*TASK GOAL*. Nothing in the entries below may be altered; print them as they stand.

____ RECORDS FOR THE TASK

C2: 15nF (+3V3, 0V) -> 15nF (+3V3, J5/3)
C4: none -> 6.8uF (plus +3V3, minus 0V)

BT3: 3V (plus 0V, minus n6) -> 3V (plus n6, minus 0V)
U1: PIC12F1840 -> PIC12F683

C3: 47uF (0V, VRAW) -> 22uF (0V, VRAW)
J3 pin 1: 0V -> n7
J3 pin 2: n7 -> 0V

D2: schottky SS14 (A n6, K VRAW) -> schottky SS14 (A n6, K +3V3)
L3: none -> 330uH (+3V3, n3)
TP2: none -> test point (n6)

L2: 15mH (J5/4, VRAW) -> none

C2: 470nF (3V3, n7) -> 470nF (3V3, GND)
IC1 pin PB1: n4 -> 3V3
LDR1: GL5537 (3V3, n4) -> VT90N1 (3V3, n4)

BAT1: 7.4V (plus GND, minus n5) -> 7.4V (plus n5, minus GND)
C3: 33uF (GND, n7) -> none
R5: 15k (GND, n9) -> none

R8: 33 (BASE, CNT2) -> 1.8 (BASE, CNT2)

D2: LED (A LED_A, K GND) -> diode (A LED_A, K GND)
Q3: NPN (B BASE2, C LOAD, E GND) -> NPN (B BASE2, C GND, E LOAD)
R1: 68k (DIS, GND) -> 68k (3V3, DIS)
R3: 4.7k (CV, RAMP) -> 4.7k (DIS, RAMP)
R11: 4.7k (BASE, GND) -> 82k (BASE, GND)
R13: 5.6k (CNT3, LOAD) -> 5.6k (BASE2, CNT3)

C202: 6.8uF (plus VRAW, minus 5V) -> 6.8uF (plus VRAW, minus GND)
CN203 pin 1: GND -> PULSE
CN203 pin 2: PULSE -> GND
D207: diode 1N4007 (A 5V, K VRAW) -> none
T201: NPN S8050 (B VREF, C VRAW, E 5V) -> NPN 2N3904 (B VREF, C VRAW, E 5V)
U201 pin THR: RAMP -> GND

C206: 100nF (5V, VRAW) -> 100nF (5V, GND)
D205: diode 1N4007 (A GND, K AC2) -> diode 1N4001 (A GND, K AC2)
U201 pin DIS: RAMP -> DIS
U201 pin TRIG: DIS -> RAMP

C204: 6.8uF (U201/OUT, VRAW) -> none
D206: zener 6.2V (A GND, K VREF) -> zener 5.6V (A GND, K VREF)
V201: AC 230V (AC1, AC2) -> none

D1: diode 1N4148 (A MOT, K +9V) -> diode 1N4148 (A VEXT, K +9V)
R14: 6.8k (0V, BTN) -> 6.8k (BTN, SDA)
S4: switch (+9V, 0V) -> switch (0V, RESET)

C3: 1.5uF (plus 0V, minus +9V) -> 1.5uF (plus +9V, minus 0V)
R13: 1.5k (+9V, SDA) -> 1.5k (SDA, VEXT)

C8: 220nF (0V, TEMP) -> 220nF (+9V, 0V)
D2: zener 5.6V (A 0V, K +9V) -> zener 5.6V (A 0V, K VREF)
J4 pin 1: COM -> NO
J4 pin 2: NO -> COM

________

*TASK OUTPUT*.
C2: 15nF (+3V3, 0V) -> 15nF (+3V3, J5/3)
C4: none -> 6.8uF (plus +3V3, minus 0V)

BT3: 3V (plus 0V, minus n6) -> 3V (plus n6, minus 0V)
U1: PIC12F1840 -> PIC12F683

C3: 47uF (0V, VRAW) -> 22uF (0V, VRAW)
J3 pin 1: 0V -> n7
J3 pin 2: n7 -> 0V

D2: schottky SS14 (A n6, K VRAW) -> schottky SS14 (A n6, K +3V3)
L3: none -> 330uH (+3V3, n3)
TP2: none -> test point (n6)

L2: 15mH (J5/4, VRAW) -> none

C2: 470nF (3V3, n7) -> 470nF (3V3, GND)
IC1 pin PB1: n4 -> 3V3
LDR1: GL5537 (3V3, n4) -> VT90N1 (3V3, n4)

BAT1: 7.4V (plus GND, minus n5) -> 7.4V (plus n5, minus GND)
C3: 33uF (GND, n7) -> none
R5: 15k (GND, n9) -> none

R8: 33 (BASE, CNT2) -> 1.8 (BASE, CNT2)

D2: LED (A LED_A, K GND) -> diode (A LED_A, K GND)
Q3: NPN (B BASE2, C LOAD, E GND) -> NPN (B BASE2, C GND, E LOAD)
R1: 68k (DIS, GND) -> 68k (3V3, DIS)
R3: 4.7k (CV, RAMP) -> 4.7k (DIS, RAMP)
R11: 4.7k (BASE, GND) -> 82k (BASE, GND)
R13: 5.6k (CNT3, LOAD) -> 5.6k (BASE2, CNT3)

C202: 6.8uF (plus VRAW, minus 5V) -> 6.8uF (plus VRAW, minus GND)
CN203 pin 1: GND -> PULSE
CN203 pin 2: PULSE -> GND
D207: diode 1N4007 (A 5V, K VRAW) -> none
T201: NPN S8050 (B VREF, C VRAW, E 5V) -> NPN 2N3904 (B VREF, C VRAW, E 5V)
U201 pin THR: RAMP -> GND

C206: 100nF (5V, VRAW) -> 100nF (5V, GND)
D205: diode 1N4007 (A GND, K AC2) -> diode 1N4001 (A GND, K AC2)
U201 pin DIS: RAMP -> DIS
U201 pin TRIG: DIS -> RAMP

C204: 6.8uF (U201/OUT, VRAW) -> none
D206: zener 6.2V (A GND, K VREF) -> zener 5.6V (A GND, K VREF)
V201: AC 230V (AC1, AC2) -> none

D1: diode 1N4148 (A MOT, K +9V) -> diode 1N4148 (A VEXT, K +9V)
R14: 6.8k (0V, BTN) -> 6.8k (BTN, SDA)
S4: switch (+9V, 0V) -> switch (0V, RESET)

C3: 1.5uF (plus 0V, minus +9V) -> 1.5uF (plus +9V, minus 0V)
R13: 1.5k (+9V, SDA) -> 1.5k (SDA, VEXT)

C8: 220nF (0V, TEMP) -> 220nF (+9V, 0V)
D2: zener 5.6V (A 0V, K +9V) -> zener 5.6V (A 0V, K VREF)
J4 pin 1: COM -> NO
J4 pin 2: NO -> COM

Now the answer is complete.